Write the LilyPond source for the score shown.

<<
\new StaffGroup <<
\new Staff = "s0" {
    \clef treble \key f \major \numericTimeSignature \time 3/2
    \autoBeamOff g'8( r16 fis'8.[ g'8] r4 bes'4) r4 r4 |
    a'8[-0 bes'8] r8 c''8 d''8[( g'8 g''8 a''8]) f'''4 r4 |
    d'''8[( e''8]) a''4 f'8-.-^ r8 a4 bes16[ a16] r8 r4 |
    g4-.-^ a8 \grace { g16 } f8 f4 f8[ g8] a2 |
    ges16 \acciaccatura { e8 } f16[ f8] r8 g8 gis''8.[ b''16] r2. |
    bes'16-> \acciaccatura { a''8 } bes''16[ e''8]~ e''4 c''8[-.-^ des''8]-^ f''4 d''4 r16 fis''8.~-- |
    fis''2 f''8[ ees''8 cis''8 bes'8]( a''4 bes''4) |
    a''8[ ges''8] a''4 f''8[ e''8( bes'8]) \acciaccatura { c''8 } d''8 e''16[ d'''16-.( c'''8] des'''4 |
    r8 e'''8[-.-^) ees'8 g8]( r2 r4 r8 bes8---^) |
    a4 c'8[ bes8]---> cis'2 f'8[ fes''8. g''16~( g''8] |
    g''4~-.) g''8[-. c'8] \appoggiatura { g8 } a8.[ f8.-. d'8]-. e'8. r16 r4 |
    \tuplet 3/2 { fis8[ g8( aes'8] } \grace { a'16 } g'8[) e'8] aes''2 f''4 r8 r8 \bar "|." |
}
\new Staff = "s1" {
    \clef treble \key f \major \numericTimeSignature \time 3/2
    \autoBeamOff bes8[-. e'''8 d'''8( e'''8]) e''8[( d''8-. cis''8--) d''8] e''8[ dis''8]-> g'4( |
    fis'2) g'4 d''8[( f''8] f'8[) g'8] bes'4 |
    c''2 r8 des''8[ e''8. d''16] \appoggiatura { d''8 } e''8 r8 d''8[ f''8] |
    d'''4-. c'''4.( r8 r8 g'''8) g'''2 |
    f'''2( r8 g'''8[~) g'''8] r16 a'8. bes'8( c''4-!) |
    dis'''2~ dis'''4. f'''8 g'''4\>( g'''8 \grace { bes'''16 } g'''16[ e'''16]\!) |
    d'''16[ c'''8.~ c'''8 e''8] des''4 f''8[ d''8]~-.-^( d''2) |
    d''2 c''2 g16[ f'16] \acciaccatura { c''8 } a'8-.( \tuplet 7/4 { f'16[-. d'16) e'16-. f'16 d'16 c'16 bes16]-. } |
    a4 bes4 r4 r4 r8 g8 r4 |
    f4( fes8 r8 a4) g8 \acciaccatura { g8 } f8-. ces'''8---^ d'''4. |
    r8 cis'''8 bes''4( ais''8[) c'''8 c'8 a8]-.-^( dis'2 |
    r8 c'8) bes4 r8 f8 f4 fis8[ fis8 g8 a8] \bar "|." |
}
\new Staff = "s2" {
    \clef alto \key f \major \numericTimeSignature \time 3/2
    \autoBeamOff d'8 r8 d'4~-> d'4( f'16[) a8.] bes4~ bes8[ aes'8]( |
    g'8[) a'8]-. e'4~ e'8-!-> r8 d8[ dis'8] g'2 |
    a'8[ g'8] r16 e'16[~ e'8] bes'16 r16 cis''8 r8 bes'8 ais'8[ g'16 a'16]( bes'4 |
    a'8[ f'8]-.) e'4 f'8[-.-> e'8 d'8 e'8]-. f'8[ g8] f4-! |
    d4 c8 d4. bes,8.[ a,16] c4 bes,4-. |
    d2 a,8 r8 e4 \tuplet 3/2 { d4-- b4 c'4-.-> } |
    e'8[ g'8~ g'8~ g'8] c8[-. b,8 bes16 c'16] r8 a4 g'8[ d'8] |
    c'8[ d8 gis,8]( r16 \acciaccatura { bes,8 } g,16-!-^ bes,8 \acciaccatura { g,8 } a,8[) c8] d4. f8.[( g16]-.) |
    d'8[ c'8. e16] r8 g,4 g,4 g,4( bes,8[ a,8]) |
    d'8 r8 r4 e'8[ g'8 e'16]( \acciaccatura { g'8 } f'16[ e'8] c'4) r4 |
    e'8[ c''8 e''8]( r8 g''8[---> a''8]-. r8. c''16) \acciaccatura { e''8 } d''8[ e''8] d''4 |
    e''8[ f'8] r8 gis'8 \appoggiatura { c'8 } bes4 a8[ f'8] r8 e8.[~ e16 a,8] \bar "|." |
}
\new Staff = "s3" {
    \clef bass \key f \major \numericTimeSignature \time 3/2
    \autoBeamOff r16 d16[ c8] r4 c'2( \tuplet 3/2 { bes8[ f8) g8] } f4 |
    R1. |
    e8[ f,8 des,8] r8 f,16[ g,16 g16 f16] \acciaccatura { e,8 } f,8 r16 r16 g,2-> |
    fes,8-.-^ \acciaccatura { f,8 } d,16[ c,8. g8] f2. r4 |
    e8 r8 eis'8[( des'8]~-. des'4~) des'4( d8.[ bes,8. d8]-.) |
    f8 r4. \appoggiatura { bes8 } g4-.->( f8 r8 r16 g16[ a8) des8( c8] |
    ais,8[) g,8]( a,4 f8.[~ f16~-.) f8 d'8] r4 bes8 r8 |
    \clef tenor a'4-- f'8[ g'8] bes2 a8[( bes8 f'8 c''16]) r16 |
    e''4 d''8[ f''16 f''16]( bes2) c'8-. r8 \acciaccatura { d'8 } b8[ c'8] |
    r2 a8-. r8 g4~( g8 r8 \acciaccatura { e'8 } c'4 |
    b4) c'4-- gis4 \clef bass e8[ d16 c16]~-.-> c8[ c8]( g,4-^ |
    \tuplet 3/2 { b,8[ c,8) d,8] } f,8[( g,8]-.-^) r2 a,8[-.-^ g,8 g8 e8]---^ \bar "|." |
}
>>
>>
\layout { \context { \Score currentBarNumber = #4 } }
────────────────
- INSTRUCTION:
Pull out each line above that contains the string "autoBeamOff", matching its case exactly.

- WORKED ANSWER:
    \autoBeamOff g'8( r16 fis'8.[ g'8] r4 bes'4) r4 r4 |
    \autoBeamOff bes8[-. e'''8 d'''8( e'''8]) e''8[( d''8-. cis''8--) d''8] e''8[ dis''8]-> g'4( |
    \autoBeamOff d'8 r8 d'4~-> d'4( f'16[) a8.] bes4~ bes8[ aes'8]( |
    \autoBeamOff r16 d16[ c8] r4 c'2( \tuplet 3/2 { bes8[ f8) g8] } f4 |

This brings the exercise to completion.